> GIVEN DATA
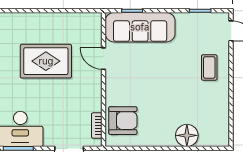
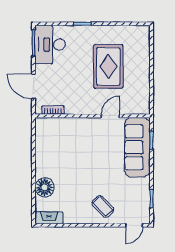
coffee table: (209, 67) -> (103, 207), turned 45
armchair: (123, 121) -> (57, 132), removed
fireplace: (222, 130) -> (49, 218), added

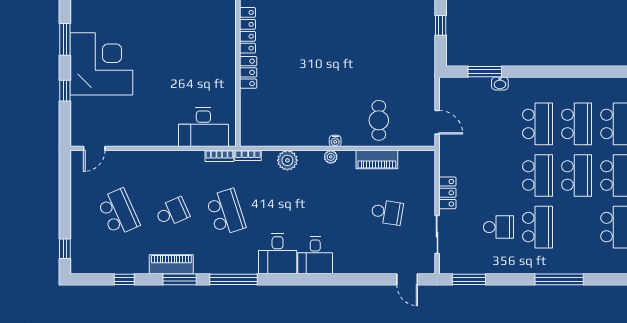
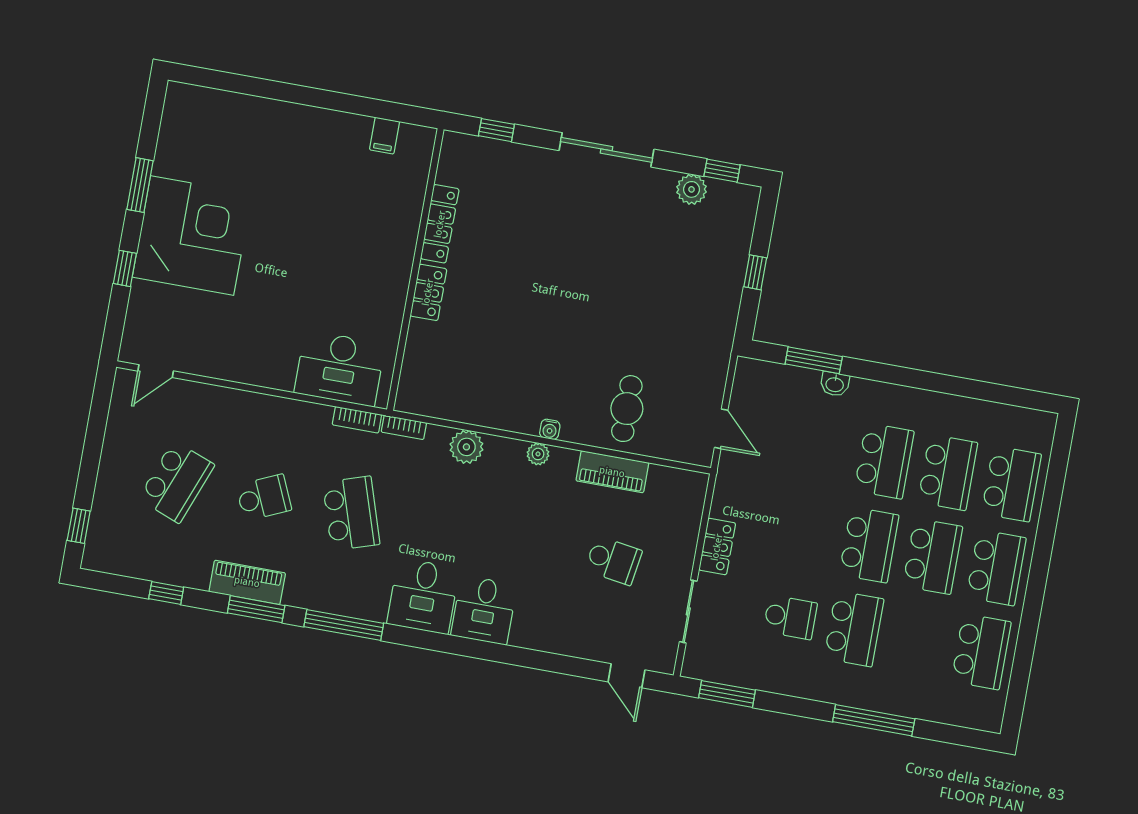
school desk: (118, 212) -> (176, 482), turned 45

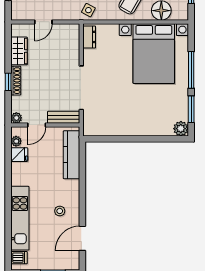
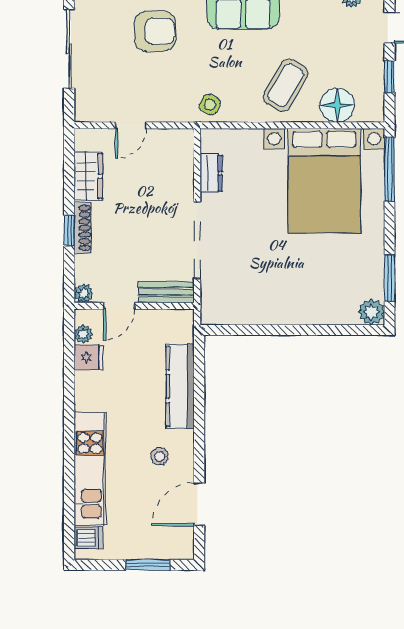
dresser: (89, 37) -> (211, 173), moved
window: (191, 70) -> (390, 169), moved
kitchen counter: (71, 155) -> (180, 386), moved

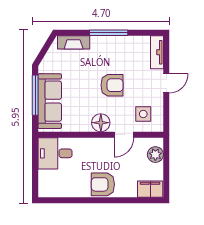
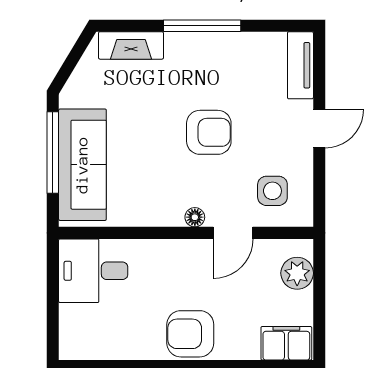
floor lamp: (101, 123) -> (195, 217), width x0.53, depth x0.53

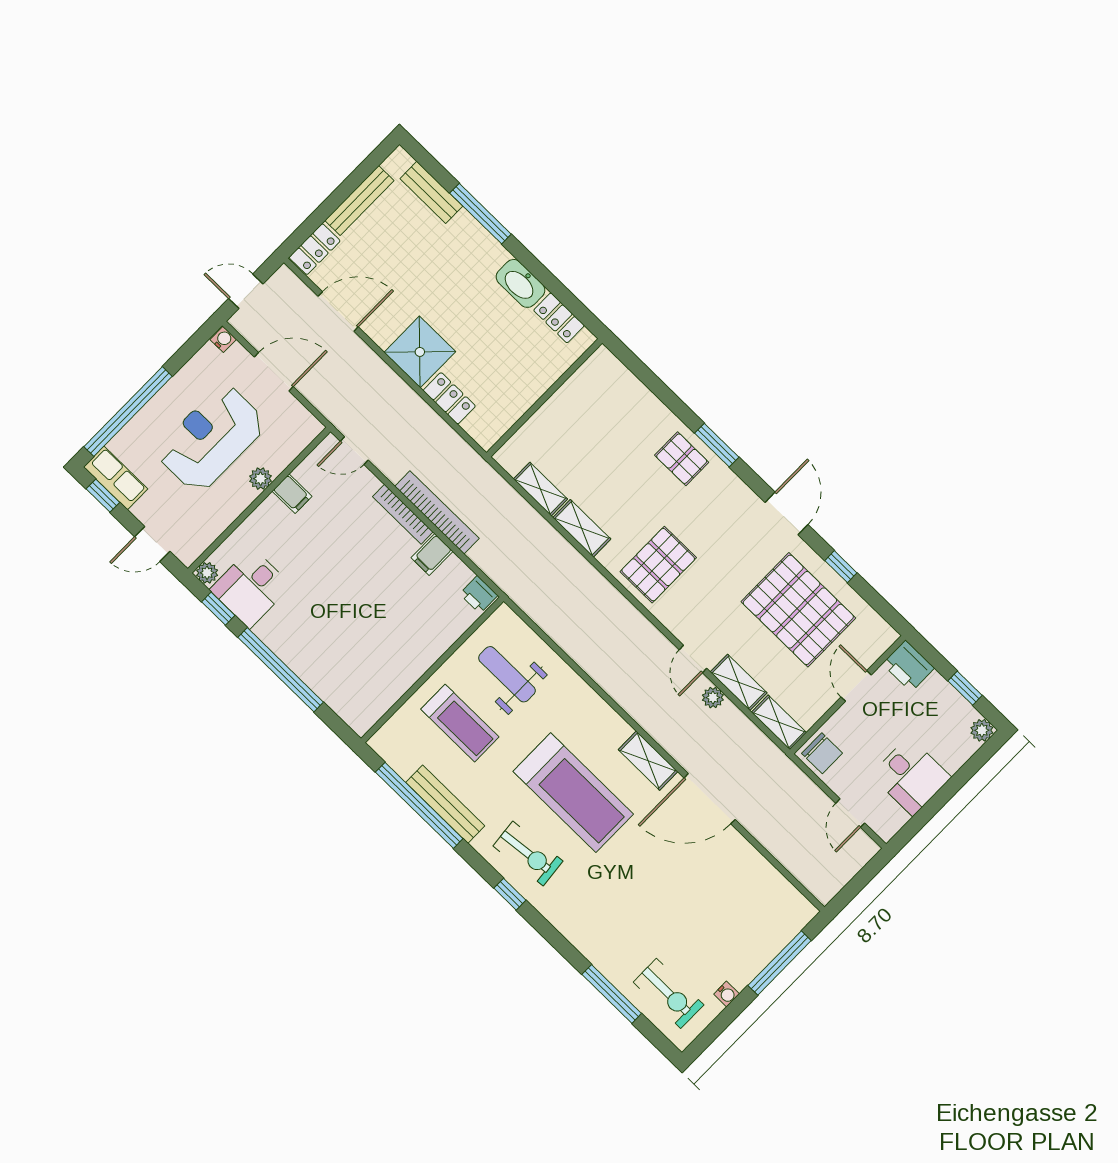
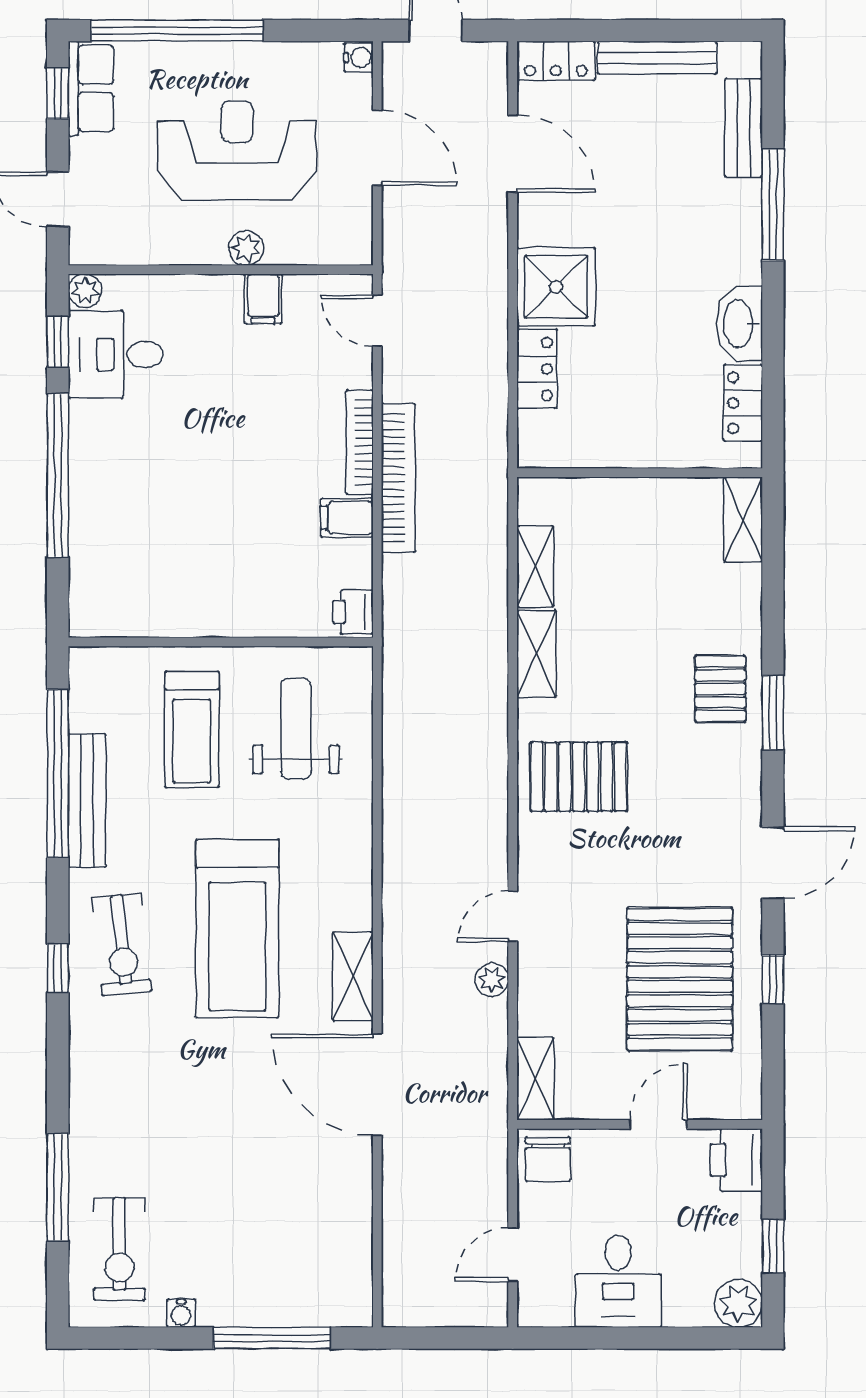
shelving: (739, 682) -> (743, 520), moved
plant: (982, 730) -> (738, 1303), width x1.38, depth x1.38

> PROBLEM STATEMENT
Exactly how many lines in the material above mention the word "width"? Give the number and nothing besides.

> EXERCISE RESULT
2